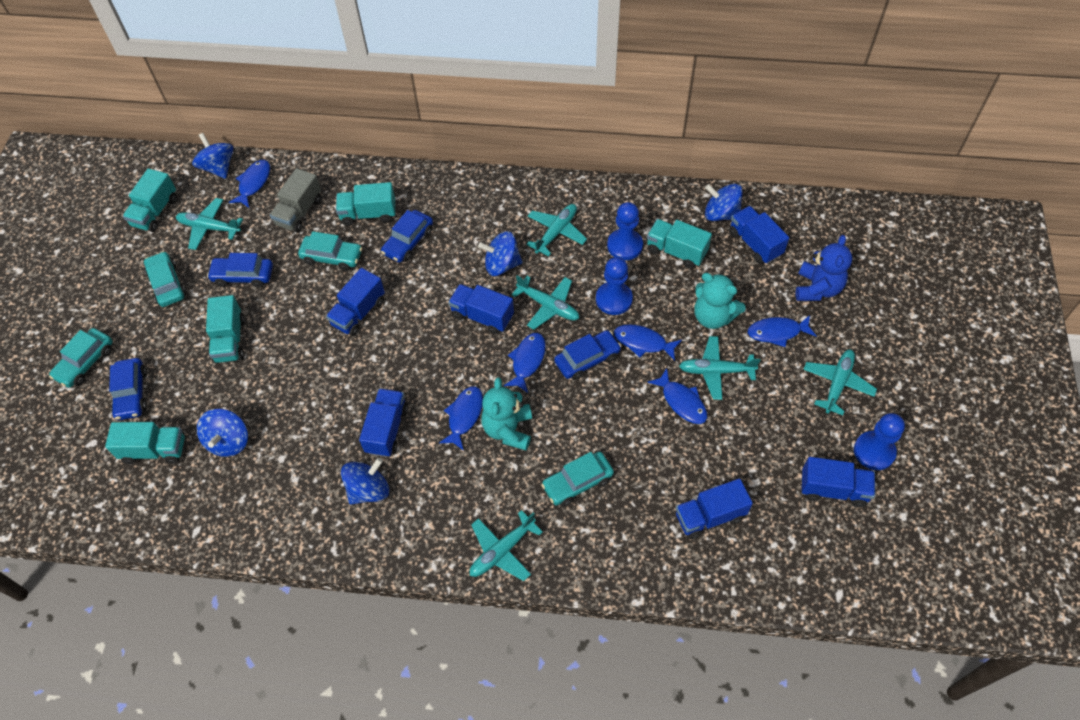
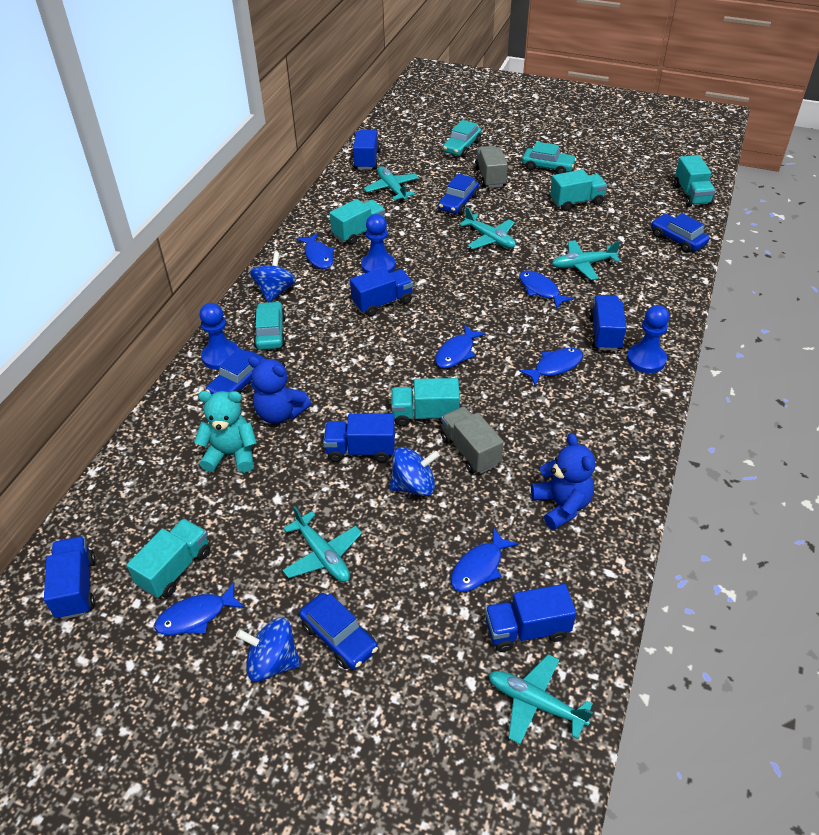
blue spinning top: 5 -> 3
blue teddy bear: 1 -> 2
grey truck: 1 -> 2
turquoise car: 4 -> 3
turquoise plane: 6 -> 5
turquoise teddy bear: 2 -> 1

※ ※ ※

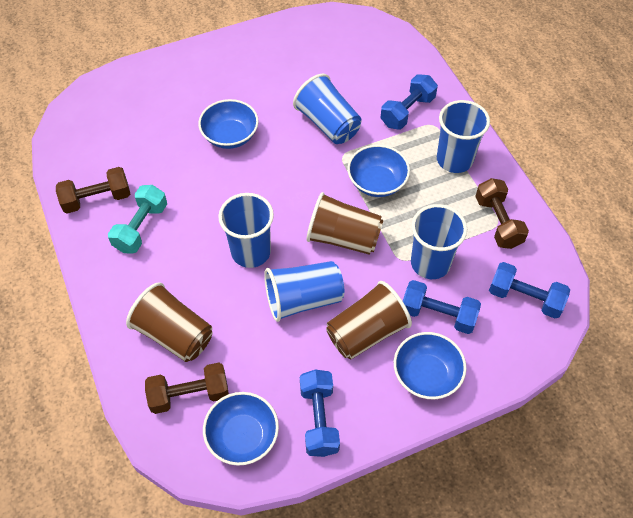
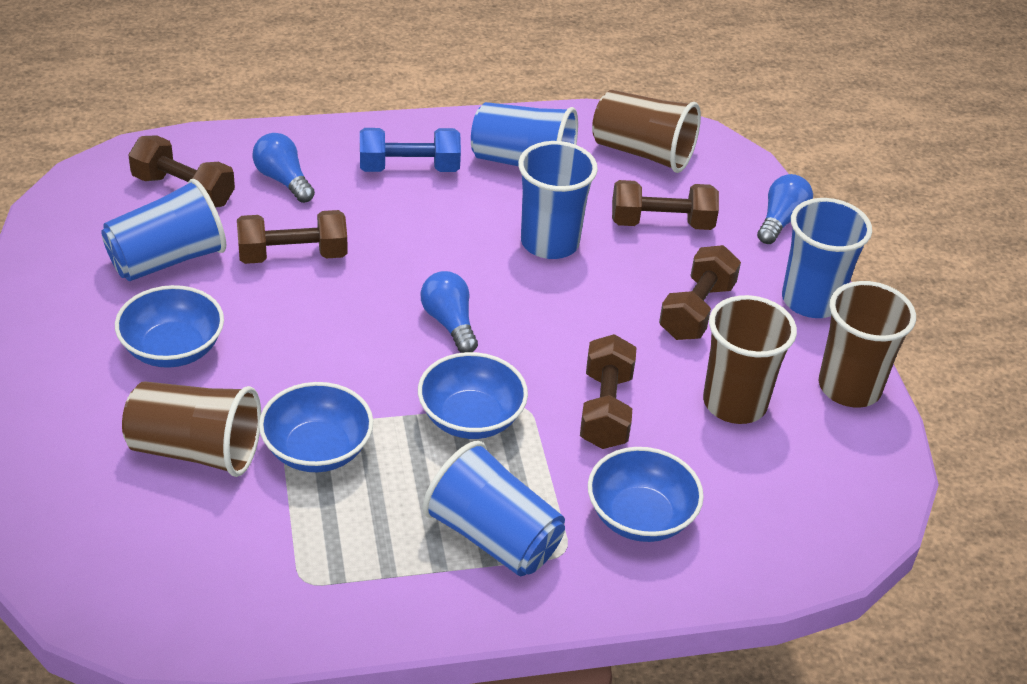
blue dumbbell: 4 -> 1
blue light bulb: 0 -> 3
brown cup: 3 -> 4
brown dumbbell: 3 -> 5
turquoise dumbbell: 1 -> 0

※ ※ ※

(Action item):
Copy every line from the entries that contains the word "bear".

(The answer):
blue teddy bear: 1 -> 2
turquoise teddy bear: 2 -> 1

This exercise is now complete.